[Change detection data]
----------

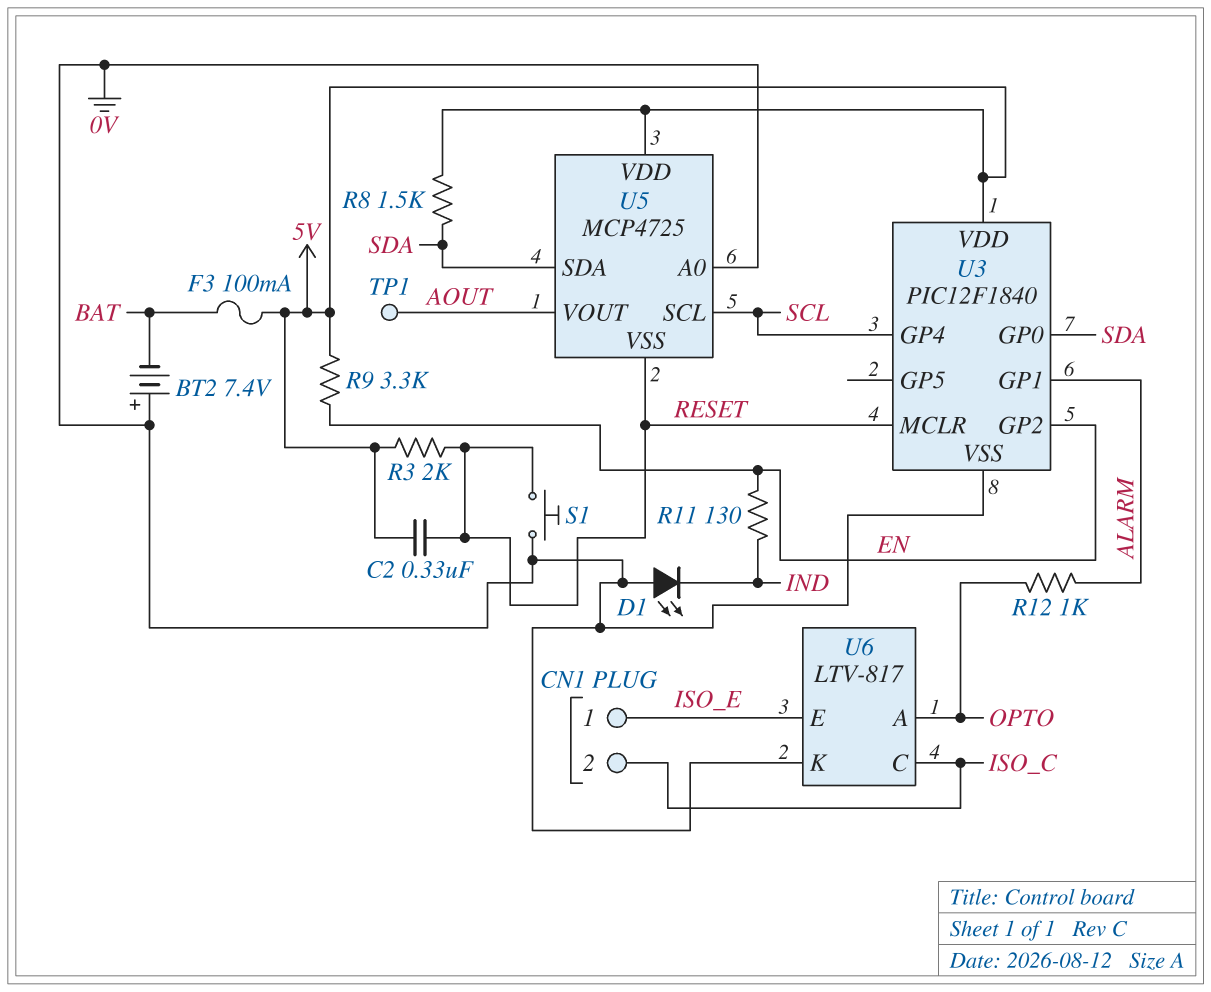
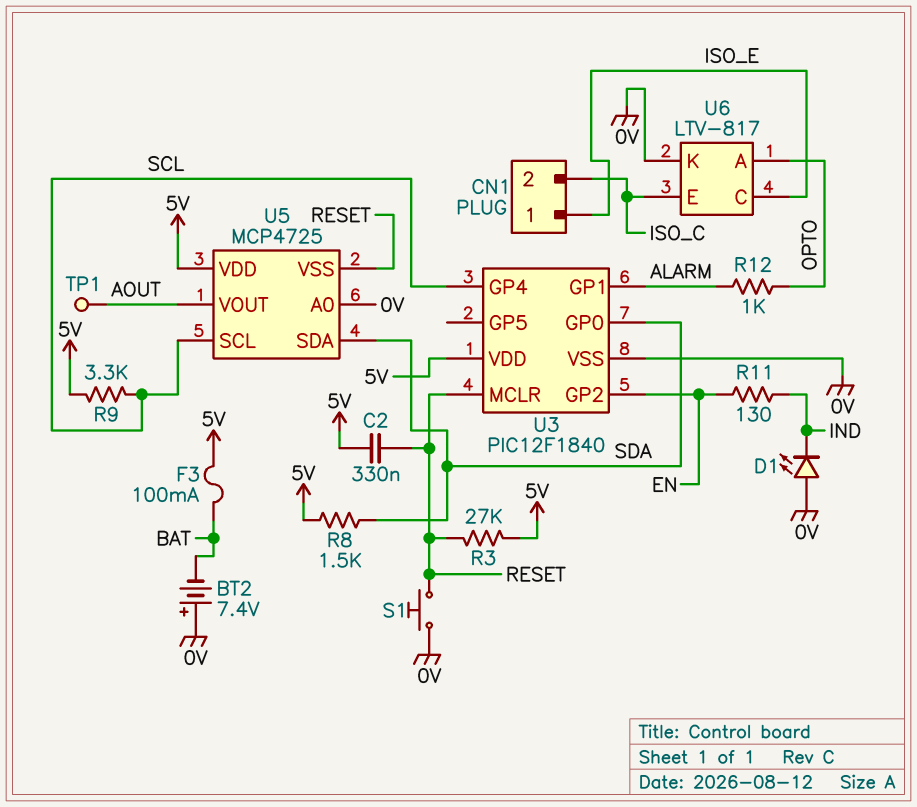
R3: 2k (5V, RESET) -> 27k (5V, RESET)
R9: 3.3k (5V, EN) -> 3.3k (5V, SCL)
U6 pin C: ISO_C -> ISO_E
U6 pin E: ISO_E -> ISO_C

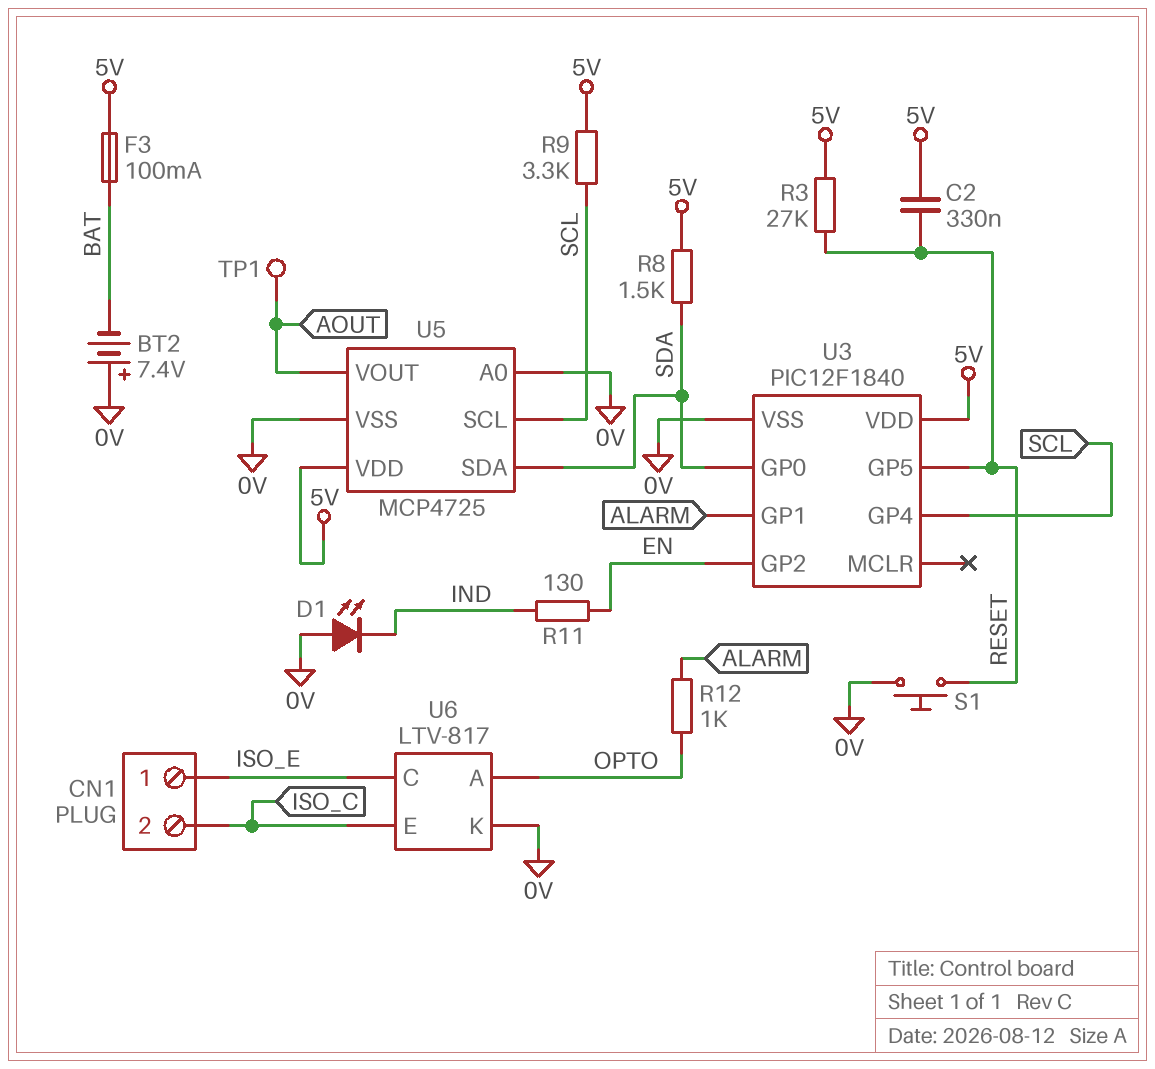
U3 pin GP5: none -> RESET
U3 pin MCLR: RESET -> none
U5 pin VSS: RESET -> 0V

----------

Task prompt:
Quote the records in full and exactly; skip any image.

Solution:
R3: 2k (5V, RESET) -> 27k (5V, RESET)
R9: 3.3k (5V, EN) -> 3.3k (5V, SCL)
U6 pin C: ISO_C -> ISO_E
U6 pin E: ISO_E -> ISO_C

U3 pin GP5: none -> RESET
U3 pin MCLR: RESET -> none
U5 pin VSS: RESET -> 0V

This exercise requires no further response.